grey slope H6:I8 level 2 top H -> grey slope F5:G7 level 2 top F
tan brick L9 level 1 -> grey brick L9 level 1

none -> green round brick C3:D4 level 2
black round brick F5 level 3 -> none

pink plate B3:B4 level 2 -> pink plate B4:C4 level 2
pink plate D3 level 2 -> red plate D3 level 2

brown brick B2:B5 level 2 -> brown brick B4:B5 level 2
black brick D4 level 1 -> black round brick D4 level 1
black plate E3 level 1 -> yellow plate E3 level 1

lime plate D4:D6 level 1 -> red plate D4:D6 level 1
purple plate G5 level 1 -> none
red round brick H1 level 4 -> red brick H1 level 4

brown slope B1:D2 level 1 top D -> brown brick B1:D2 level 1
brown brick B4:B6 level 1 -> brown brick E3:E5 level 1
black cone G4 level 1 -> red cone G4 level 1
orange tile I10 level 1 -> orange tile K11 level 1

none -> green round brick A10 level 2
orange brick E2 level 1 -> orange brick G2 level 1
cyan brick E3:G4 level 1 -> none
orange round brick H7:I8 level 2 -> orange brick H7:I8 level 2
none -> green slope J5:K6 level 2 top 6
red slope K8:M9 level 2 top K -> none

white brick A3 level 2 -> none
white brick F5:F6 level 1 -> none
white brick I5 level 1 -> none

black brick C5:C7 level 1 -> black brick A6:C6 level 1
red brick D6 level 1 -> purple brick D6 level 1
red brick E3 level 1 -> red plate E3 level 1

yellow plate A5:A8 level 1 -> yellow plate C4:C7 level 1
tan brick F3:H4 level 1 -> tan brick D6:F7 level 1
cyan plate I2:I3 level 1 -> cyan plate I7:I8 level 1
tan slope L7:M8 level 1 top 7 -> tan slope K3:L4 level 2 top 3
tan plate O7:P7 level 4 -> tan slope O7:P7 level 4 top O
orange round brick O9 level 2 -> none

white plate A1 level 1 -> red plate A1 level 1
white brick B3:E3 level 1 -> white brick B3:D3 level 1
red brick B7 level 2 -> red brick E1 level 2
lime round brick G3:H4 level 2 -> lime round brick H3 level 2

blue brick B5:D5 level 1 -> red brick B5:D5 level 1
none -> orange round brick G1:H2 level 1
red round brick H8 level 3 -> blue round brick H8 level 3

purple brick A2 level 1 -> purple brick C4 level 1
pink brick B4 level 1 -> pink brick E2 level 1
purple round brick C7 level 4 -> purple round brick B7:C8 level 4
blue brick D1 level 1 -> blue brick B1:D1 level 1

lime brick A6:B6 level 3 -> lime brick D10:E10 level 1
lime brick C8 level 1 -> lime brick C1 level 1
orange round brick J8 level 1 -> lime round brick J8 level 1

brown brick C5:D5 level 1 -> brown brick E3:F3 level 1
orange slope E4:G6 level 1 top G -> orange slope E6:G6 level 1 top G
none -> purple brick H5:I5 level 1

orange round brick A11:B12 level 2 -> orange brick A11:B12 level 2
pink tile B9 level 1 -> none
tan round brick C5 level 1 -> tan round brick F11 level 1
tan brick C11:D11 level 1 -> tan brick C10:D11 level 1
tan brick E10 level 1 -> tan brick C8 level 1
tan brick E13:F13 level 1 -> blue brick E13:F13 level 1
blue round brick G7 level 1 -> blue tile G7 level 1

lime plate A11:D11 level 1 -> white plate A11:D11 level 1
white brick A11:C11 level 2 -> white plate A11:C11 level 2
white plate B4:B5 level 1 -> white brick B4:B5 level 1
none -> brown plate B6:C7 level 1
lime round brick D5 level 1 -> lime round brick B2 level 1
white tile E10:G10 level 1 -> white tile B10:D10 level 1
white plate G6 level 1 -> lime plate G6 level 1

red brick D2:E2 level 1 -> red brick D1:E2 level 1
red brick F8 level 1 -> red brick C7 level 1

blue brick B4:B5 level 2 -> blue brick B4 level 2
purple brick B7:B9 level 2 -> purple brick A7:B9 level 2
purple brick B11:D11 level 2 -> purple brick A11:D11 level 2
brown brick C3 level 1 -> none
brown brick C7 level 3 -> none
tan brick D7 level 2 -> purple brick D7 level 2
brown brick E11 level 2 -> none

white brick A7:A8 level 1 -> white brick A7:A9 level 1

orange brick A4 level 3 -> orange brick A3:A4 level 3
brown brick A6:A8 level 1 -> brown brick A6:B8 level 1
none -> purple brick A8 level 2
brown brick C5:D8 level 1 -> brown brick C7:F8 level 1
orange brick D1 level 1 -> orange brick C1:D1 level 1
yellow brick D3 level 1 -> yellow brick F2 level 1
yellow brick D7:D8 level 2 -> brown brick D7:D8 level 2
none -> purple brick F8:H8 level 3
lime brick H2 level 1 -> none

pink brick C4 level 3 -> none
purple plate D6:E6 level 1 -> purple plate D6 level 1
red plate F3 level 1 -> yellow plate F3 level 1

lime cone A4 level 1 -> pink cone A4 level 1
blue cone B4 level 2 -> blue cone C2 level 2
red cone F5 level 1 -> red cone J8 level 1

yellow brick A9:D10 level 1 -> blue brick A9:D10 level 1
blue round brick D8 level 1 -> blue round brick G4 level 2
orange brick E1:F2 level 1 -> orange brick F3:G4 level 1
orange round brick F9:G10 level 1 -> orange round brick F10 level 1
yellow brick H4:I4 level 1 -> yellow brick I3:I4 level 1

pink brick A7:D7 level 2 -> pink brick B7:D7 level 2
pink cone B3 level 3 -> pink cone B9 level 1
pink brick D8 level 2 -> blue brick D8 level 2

EXERCISE DETAILS> Please output the full listing one more time, exactly.

RESPONSE AREA>
grey slope H6:I8 level 2 top H -> grey slope F5:G7 level 2 top F
tan brick L9 level 1 -> grey brick L9 level 1

none -> green round brick C3:D4 level 2
black round brick F5 level 3 -> none

pink plate B3:B4 level 2 -> pink plate B4:C4 level 2
pink plate D3 level 2 -> red plate D3 level 2

brown brick B2:B5 level 2 -> brown brick B4:B5 level 2
black brick D4 level 1 -> black round brick D4 level 1
black plate E3 level 1 -> yellow plate E3 level 1

lime plate D4:D6 level 1 -> red plate D4:D6 level 1
purple plate G5 level 1 -> none
red round brick H1 level 4 -> red brick H1 level 4

brown slope B1:D2 level 1 top D -> brown brick B1:D2 level 1
brown brick B4:B6 level 1 -> brown brick E3:E5 level 1
black cone G4 level 1 -> red cone G4 level 1
orange tile I10 level 1 -> orange tile K11 level 1

none -> green round brick A10 level 2
orange brick E2 level 1 -> orange brick G2 level 1
cyan brick E3:G4 level 1 -> none
orange round brick H7:I8 level 2 -> orange brick H7:I8 level 2
none -> green slope J5:K6 level 2 top 6
red slope K8:M9 level 2 top K -> none

white brick A3 level 2 -> none
white brick F5:F6 level 1 -> none
white brick I5 level 1 -> none

black brick C5:C7 level 1 -> black brick A6:C6 level 1
red brick D6 level 1 -> purple brick D6 level 1
red brick E3 level 1 -> red plate E3 level 1

yellow plate A5:A8 level 1 -> yellow plate C4:C7 level 1
tan brick F3:H4 level 1 -> tan brick D6:F7 level 1
cyan plate I2:I3 level 1 -> cyan plate I7:I8 level 1
tan slope L7:M8 level 1 top 7 -> tan slope K3:L4 level 2 top 3
tan plate O7:P7 level 4 -> tan slope O7:P7 level 4 top O
orange round brick O9 level 2 -> none

white plate A1 level 1 -> red plate A1 level 1
white brick B3:E3 level 1 -> white brick B3:D3 level 1
red brick B7 level 2 -> red brick E1 level 2
lime round brick G3:H4 level 2 -> lime round brick H3 level 2

blue brick B5:D5 level 1 -> red brick B5:D5 level 1
none -> orange round brick G1:H2 level 1
red round brick H8 level 3 -> blue round brick H8 level 3

purple brick A2 level 1 -> purple brick C4 level 1
pink brick B4 level 1 -> pink brick E2 level 1
purple round brick C7 level 4 -> purple round brick B7:C8 level 4
blue brick D1 level 1 -> blue brick B1:D1 level 1

lime brick A6:B6 level 3 -> lime brick D10:E10 level 1
lime brick C8 level 1 -> lime brick C1 level 1
orange round brick J8 level 1 -> lime round brick J8 level 1

brown brick C5:D5 level 1 -> brown brick E3:F3 level 1
orange slope E4:G6 level 1 top G -> orange slope E6:G6 level 1 top G
none -> purple brick H5:I5 level 1

orange round brick A11:B12 level 2 -> orange brick A11:B12 level 2
pink tile B9 level 1 -> none
tan round brick C5 level 1 -> tan round brick F11 level 1
tan brick C11:D11 level 1 -> tan brick C10:D11 level 1
tan brick E10 level 1 -> tan brick C8 level 1
tan brick E13:F13 level 1 -> blue brick E13:F13 level 1
blue round brick G7 level 1 -> blue tile G7 level 1

lime plate A11:D11 level 1 -> white plate A11:D11 level 1
white brick A11:C11 level 2 -> white plate A11:C11 level 2
white plate B4:B5 level 1 -> white brick B4:B5 level 1
none -> brown plate B6:C7 level 1
lime round brick D5 level 1 -> lime round brick B2 level 1
white tile E10:G10 level 1 -> white tile B10:D10 level 1
white plate G6 level 1 -> lime plate G6 level 1

red brick D2:E2 level 1 -> red brick D1:E2 level 1
red brick F8 level 1 -> red brick C7 level 1

blue brick B4:B5 level 2 -> blue brick B4 level 2
purple brick B7:B9 level 2 -> purple brick A7:B9 level 2
purple brick B11:D11 level 2 -> purple brick A11:D11 level 2
brown brick C3 level 1 -> none
brown brick C7 level 3 -> none
tan brick D7 level 2 -> purple brick D7 level 2
brown brick E11 level 2 -> none

white brick A7:A8 level 1 -> white brick A7:A9 level 1

orange brick A4 level 3 -> orange brick A3:A4 level 3
brown brick A6:A8 level 1 -> brown brick A6:B8 level 1
none -> purple brick A8 level 2
brown brick C5:D8 level 1 -> brown brick C7:F8 level 1
orange brick D1 level 1 -> orange brick C1:D1 level 1
yellow brick D3 level 1 -> yellow brick F2 level 1
yellow brick D7:D8 level 2 -> brown brick D7:D8 level 2
none -> purple brick F8:H8 level 3
lime brick H2 level 1 -> none

pink brick C4 level 3 -> none
purple plate D6:E6 level 1 -> purple plate D6 level 1
red plate F3 level 1 -> yellow plate F3 level 1

lime cone A4 level 1 -> pink cone A4 level 1
blue cone B4 level 2 -> blue cone C2 level 2
red cone F5 level 1 -> red cone J8 level 1

yellow brick A9:D10 level 1 -> blue brick A9:D10 level 1
blue round brick D8 level 1 -> blue round brick G4 level 2
orange brick E1:F2 level 1 -> orange brick F3:G4 level 1
orange round brick F9:G10 level 1 -> orange round brick F10 level 1
yellow brick H4:I4 level 1 -> yellow brick I3:I4 level 1

pink brick A7:D7 level 2 -> pink brick B7:D7 level 2
pink cone B3 level 3 -> pink cone B9 level 1
pink brick D8 level 2 -> blue brick D8 level 2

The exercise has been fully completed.